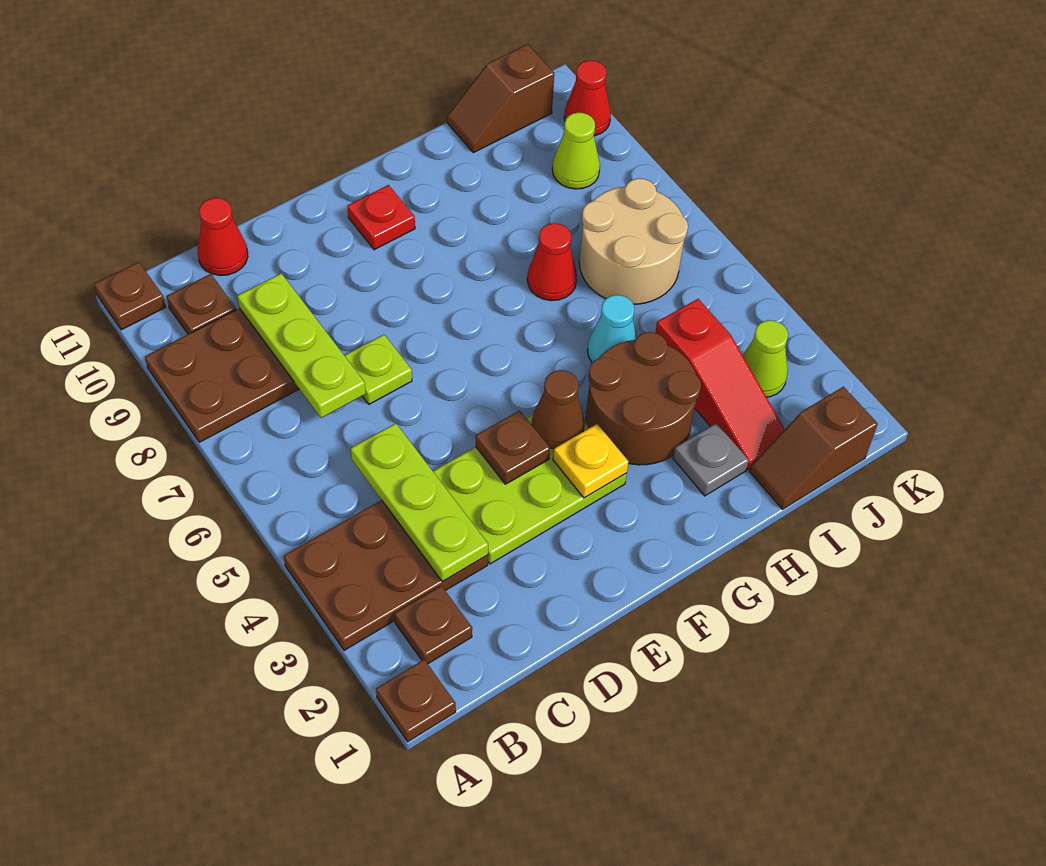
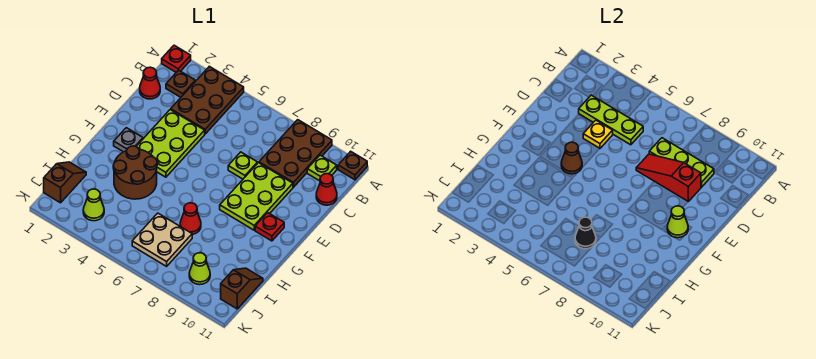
brown plate A1 level 1 -> red plate A1 level 1
brown plate B10 level 1 -> lime plate B10 level 1
none -> lime plate D8:F9 level 1
brown plate E4 level 2 -> none
yellow plate F3 level 2 -> yellow plate D4 level 2
none -> lime cone F10 level 2
grey plate H2 level 1 -> grey plate F2 level 1
cyan cone H5 level 1 -> none
red slope I2:I4 level 1 top 4 -> red slope D7:D9 level 2 top 9
tan round brick I6:J7 level 1 -> tan plate I6:J7 level 1
none -> black cone I7 level 2
red cone K10 level 1 -> red cone C1 level 1

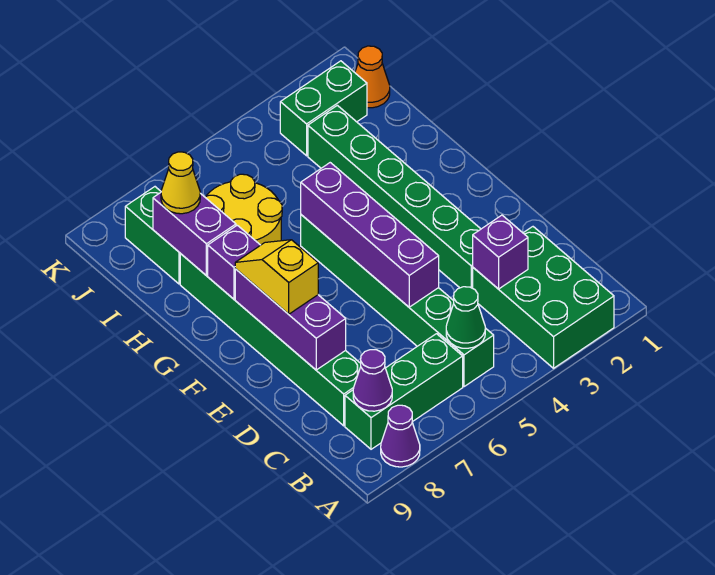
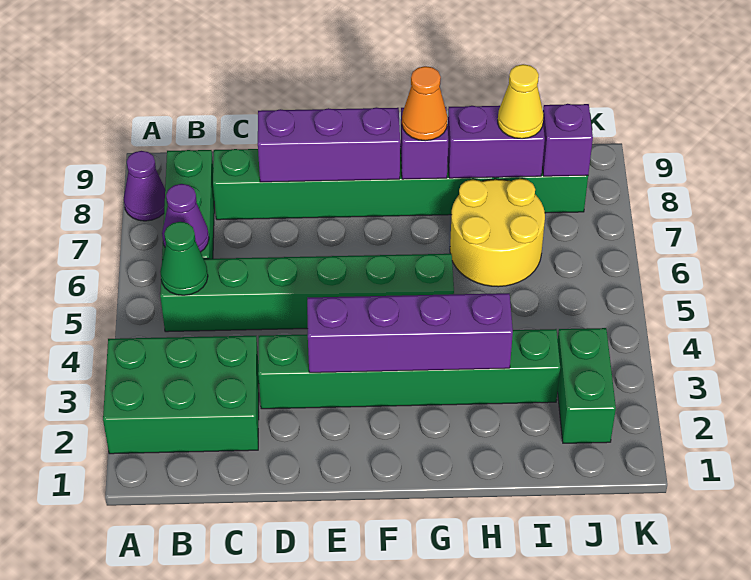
purple cone B8 level 2 -> purple cone B6 level 2
purple brick C3 level 2 -> purple brick J8 level 2
purple brick D5:G5 level 2 -> purple brick E3:H3 level 2
yellow slope E8:F8 level 3 top E -> none
orange cone J1 level 1 -> orange cone G8 level 3

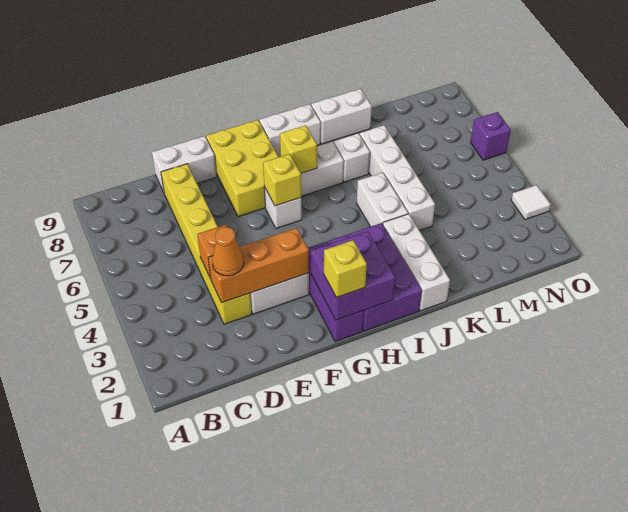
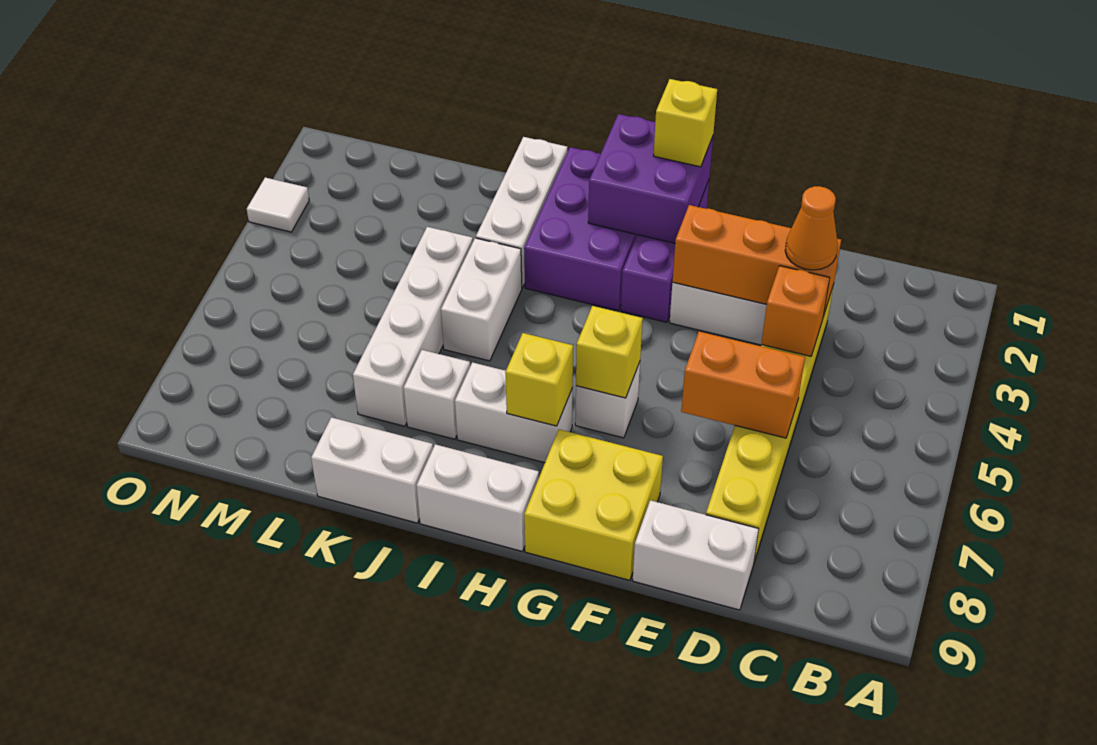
none -> orange brick D6:E6 level 2
yellow brick F7:G9 level 1 -> yellow brick F8:G9 level 1
purple brick O6 level 1 -> none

::::

**Action item**
Extract each line holding the word "purple" from the records.

**Answer for this exercise**
purple cone B8 level 2 -> purple cone B6 level 2
purple brick C3 level 2 -> purple brick J8 level 2
purple brick D5:G5 level 2 -> purple brick E3:H3 level 2
purple brick O6 level 1 -> none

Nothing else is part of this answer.